● ACTION ITEM
Go through the data line by line from the top, retyping each exactly, and end with the line that contains "U4: NOT 74LS04".

____ EXTRACTED ENTRIES

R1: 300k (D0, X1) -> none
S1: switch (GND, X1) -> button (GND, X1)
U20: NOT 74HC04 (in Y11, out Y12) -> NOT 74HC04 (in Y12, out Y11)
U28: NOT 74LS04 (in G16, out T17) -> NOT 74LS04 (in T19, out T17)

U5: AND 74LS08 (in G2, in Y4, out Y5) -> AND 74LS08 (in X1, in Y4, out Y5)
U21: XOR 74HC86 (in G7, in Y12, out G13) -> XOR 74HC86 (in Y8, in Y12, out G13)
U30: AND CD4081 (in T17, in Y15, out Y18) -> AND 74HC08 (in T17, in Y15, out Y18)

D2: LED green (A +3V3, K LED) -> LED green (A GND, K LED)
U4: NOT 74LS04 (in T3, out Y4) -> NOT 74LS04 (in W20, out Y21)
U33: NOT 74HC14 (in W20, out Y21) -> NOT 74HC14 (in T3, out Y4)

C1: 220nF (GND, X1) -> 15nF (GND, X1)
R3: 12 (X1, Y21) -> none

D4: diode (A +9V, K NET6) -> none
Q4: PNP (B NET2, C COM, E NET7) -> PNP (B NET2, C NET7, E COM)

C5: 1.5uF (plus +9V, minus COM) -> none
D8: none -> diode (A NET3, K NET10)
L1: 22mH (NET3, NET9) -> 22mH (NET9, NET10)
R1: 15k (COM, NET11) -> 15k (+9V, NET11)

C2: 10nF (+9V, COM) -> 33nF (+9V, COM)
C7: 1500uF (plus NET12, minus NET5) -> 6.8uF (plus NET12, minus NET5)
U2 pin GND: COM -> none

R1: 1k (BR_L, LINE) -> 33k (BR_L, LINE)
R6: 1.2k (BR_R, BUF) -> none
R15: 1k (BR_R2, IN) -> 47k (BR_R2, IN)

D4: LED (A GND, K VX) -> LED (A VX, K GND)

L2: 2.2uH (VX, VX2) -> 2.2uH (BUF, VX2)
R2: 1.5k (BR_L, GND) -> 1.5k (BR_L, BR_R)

________

● EXERCISE RESULT
R1: 300k (D0, X1) -> none
S1: switch (GND, X1) -> button (GND, X1)
U20: NOT 74HC04 (in Y11, out Y12) -> NOT 74HC04 (in Y12, out Y11)
U28: NOT 74LS04 (in G16, out T17) -> NOT 74LS04 (in T19, out T17)

U5: AND 74LS08 (in G2, in Y4, out Y5) -> AND 74LS08 (in X1, in Y4, out Y5)
U21: XOR 74HC86 (in G7, in Y12, out G13) -> XOR 74HC86 (in Y8, in Y12, out G13)
U30: AND CD4081 (in T17, in Y15, out Y18) -> AND 74HC08 (in T17, in Y15, out Y18)

D2: LED green (A +3V3, K LED) -> LED green (A GND, K LED)
U4: NOT 74LS04 (in T3, out Y4) -> NOT 74LS04 (in W20, out Y21)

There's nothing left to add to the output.